### ABOUT THIS TASK
All pictures are to be excluded when the data below is output verbatim.

Object state change records
§

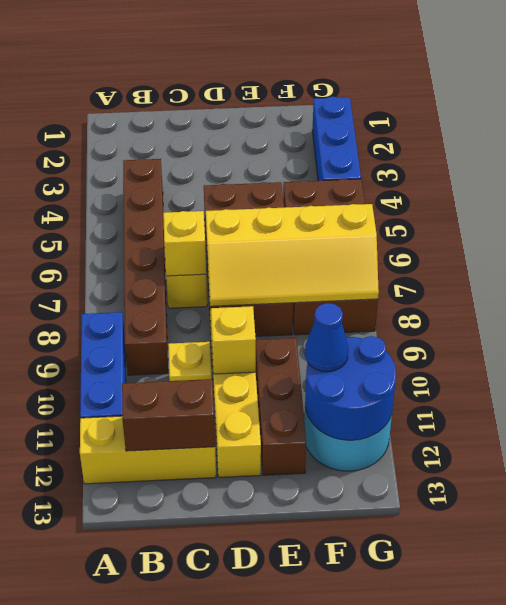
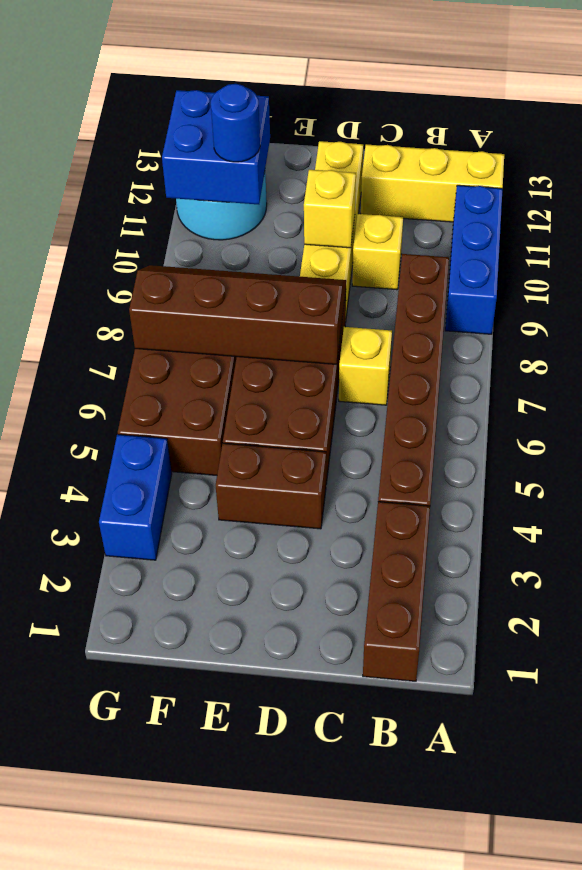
brown brick B12:C12 level 2 -> brown brick D4:E4 level 1
yellow brick C7 level 2 -> none
yellow slope D7:G8 level 2 top 7 -> brown slope D7:G8 level 2 top 7
brown brick E10:E12 level 1 -> brown brick B1:B3 level 1
blue round brick F11:G12 level 2 -> blue brick F11:G12 level 2
blue cone F11 level 3 -> blue round brick F11 level 3
blue brick G2:G4 level 1 -> blue brick G3:G4 level 1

§

### EXERCISE SOLUTION
brown brick B12:C12 level 2 -> brown brick D4:E4 level 1
yellow brick C7 level 2 -> none
yellow slope D7:G8 level 2 top 7 -> brown slope D7:G8 level 2 top 7
brown brick E10:E12 level 1 -> brown brick B1:B3 level 1
blue round brick F11:G12 level 2 -> blue brick F11:G12 level 2
blue cone F11 level 3 -> blue round brick F11 level 3
blue brick G2:G4 level 1 -> blue brick G3:G4 level 1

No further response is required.